**What the task asks:** Reproduce the entries below in full and without error.

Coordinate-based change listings
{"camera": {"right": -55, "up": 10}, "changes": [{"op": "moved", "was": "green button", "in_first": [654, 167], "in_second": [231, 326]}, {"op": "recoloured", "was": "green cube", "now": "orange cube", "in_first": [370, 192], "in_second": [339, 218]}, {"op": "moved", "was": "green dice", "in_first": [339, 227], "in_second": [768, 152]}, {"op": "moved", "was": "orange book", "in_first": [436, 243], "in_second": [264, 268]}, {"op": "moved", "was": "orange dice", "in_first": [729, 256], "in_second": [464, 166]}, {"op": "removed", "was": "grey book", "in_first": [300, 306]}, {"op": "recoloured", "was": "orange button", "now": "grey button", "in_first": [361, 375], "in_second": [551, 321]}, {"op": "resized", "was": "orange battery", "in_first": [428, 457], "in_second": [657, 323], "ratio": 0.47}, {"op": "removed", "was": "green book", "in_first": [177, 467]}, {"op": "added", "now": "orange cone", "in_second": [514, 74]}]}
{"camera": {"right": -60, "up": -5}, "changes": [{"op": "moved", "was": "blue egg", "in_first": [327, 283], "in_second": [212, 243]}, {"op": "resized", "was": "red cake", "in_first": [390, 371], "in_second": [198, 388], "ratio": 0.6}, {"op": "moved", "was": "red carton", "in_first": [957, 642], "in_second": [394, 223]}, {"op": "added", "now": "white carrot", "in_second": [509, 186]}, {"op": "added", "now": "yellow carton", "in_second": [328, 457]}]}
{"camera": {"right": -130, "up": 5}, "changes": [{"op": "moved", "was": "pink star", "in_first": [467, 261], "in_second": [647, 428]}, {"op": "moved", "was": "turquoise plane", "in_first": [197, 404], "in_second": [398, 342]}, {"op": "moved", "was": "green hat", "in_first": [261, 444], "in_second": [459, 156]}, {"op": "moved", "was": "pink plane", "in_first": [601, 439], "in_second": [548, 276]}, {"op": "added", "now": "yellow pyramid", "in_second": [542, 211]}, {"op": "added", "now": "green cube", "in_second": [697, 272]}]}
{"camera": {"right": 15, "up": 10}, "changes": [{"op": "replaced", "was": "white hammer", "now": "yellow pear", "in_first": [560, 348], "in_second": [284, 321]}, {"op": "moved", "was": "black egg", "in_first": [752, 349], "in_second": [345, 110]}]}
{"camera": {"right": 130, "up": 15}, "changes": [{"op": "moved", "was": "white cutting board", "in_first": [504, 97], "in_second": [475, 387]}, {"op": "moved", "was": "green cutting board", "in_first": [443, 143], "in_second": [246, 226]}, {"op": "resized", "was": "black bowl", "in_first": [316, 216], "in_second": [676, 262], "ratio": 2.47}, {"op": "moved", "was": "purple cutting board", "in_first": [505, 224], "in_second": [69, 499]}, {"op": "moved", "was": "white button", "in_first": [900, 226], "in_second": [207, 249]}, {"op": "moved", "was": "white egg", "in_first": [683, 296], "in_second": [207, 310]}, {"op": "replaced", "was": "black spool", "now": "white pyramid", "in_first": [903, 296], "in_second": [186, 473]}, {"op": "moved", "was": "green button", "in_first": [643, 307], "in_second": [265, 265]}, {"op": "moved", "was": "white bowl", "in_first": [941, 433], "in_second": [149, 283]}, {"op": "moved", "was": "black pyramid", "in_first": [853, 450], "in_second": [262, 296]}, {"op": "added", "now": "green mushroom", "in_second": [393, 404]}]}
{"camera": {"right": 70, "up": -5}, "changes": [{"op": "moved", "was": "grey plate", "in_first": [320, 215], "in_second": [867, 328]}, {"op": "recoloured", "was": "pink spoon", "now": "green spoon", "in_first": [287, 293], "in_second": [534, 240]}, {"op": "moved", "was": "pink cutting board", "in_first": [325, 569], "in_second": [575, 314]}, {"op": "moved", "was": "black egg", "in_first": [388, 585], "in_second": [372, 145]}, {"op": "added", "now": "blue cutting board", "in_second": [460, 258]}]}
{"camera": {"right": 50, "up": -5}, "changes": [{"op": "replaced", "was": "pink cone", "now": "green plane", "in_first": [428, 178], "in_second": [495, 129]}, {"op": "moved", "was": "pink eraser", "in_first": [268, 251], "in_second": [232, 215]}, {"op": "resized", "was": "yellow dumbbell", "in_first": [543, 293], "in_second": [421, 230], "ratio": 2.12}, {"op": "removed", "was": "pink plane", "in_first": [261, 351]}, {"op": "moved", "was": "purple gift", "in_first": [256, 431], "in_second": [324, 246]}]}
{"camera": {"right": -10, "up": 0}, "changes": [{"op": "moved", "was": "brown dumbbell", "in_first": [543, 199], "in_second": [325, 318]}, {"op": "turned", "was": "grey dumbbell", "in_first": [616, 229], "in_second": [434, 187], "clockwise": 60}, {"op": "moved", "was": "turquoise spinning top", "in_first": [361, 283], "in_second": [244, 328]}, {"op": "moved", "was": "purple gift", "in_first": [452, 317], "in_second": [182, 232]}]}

**Exercise solution:**
{"camera": {"right": -55, "up": 10}, "changes": [{"op": "moved", "was": "green button", "in_first": [654, 167], "in_second": [231, 326]}, {"op": "recoloured", "was": "green cube", "now": "orange cube", "in_first": [370, 192], "in_second": [339, 218]}, {"op": "moved", "was": "green dice", "in_first": [339, 227], "in_second": [768, 152]}, {"op": "moved", "was": "orange book", "in_first": [436, 243], "in_second": [264, 268]}, {"op": "moved", "was": "orange dice", "in_first": [729, 256], "in_second": [464, 166]}, {"op": "removed", "was": "grey book", "in_first": [300, 306]}, {"op": "recoloured", "was": "orange button", "now": "grey button", "in_first": [361, 375], "in_second": [551, 321]}, {"op": "resized", "was": "orange battery", "in_first": [428, 457], "in_second": [657, 323], "ratio": 0.47}, {"op": "removed", "was": "green book", "in_first": [177, 467]}, {"op": "added", "now": "orange cone", "in_second": [514, 74]}]}
{"camera": {"right": -60, "up": -5}, "changes": [{"op": "moved", "was": "blue egg", "in_first": [327, 283], "in_second": [212, 243]}, {"op": "resized", "was": "red cake", "in_first": [390, 371], "in_second": [198, 388], "ratio": 0.6}, {"op": "moved", "was": "red carton", "in_first": [957, 642], "in_second": [394, 223]}, {"op": "added", "now": "white carrot", "in_second": [509, 186]}, {"op": "added", "now": "yellow carton", "in_second": [328, 457]}]}
{"camera": {"right": -130, "up": 5}, "changes": [{"op": "moved", "was": "pink star", "in_first": [467, 261], "in_second": [647, 428]}, {"op": "moved", "was": "turquoise plane", "in_first": [197, 404], "in_second": [398, 342]}, {"op": "moved", "was": "green hat", "in_first": [261, 444], "in_second": [459, 156]}, {"op": "moved", "was": "pink plane", "in_first": [601, 439], "in_second": [548, 276]}, {"op": "added", "now": "yellow pyramid", "in_second": [542, 211]}, {"op": "added", "now": "green cube", "in_second": [697, 272]}]}
{"camera": {"right": 15, "up": 10}, "changes": [{"op": "replaced", "was": "white hammer", "now": "yellow pear", "in_first": [560, 348], "in_second": [284, 321]}, {"op": "moved", "was": "black egg", "in_first": [752, 349], "in_second": [345, 110]}]}
{"camera": {"right": 130, "up": 15}, "changes": [{"op": "moved", "was": "white cutting board", "in_first": [504, 97], "in_second": [475, 387]}, {"op": "moved", "was": "green cutting board", "in_first": [443, 143], "in_second": [246, 226]}, {"op": "resized", "was": "black bowl", "in_first": [316, 216], "in_second": [676, 262], "ratio": 2.47}, {"op": "moved", "was": "purple cutting board", "in_first": [505, 224], "in_second": [69, 499]}, {"op": "moved", "was": "white button", "in_first": [900, 226], "in_second": [207, 249]}, {"op": "moved", "was": "white egg", "in_first": [683, 296], "in_second": [207, 310]}, {"op": "replaced", "was": "black spool", "now": "white pyramid", "in_first": [903, 296], "in_second": [186, 473]}, {"op": "moved", "was": "green button", "in_first": [643, 307], "in_second": [265, 265]}, {"op": "moved", "was": "white bowl", "in_first": [941, 433], "in_second": [149, 283]}, {"op": "moved", "was": "black pyramid", "in_first": [853, 450], "in_second": [262, 296]}, {"op": "added", "now": "green mushroom", "in_second": [393, 404]}]}
{"camera": {"right": 70, "up": -5}, "changes": [{"op": "moved", "was": "grey plate", "in_first": [320, 215], "in_second": [867, 328]}, {"op": "recoloured", "was": "pink spoon", "now": "green spoon", "in_first": [287, 293], "in_second": [534, 240]}, {"op": "moved", "was": "pink cutting board", "in_first": [325, 569], "in_second": [575, 314]}, {"op": "moved", "was": "black egg", "in_first": [388, 585], "in_second": [372, 145]}, {"op": "added", "now": "blue cutting board", "in_second": [460, 258]}]}
{"camera": {"right": 50, "up": -5}, "changes": [{"op": "replaced", "was": "pink cone", "now": "green plane", "in_first": [428, 178], "in_second": [495, 129]}, {"op": "moved", "was": "pink eraser", "in_first": [268, 251], "in_second": [232, 215]}, {"op": "resized", "was": "yellow dumbbell", "in_first": [543, 293], "in_second": [421, 230], "ratio": 2.12}, {"op": "removed", "was": "pink plane", "in_first": [261, 351]}, {"op": "moved", "was": "purple gift", "in_first": [256, 431], "in_second": [324, 246]}]}
{"camera": {"right": -10, "up": 0}, "changes": [{"op": "moved", "was": "brown dumbbell", "in_first": [543, 199], "in_second": [325, 318]}, {"op": "turned", "was": "grey dumbbell", "in_first": [616, 229], "in_second": [434, 187], "clockwise": 60}, {"op": "moved", "was": "turquoise spinning top", "in_first": [361, 283], "in_second": [244, 328]}, {"op": "moved", "was": "purple gift", "in_first": [452, 317], "in_second": [182, 232]}]}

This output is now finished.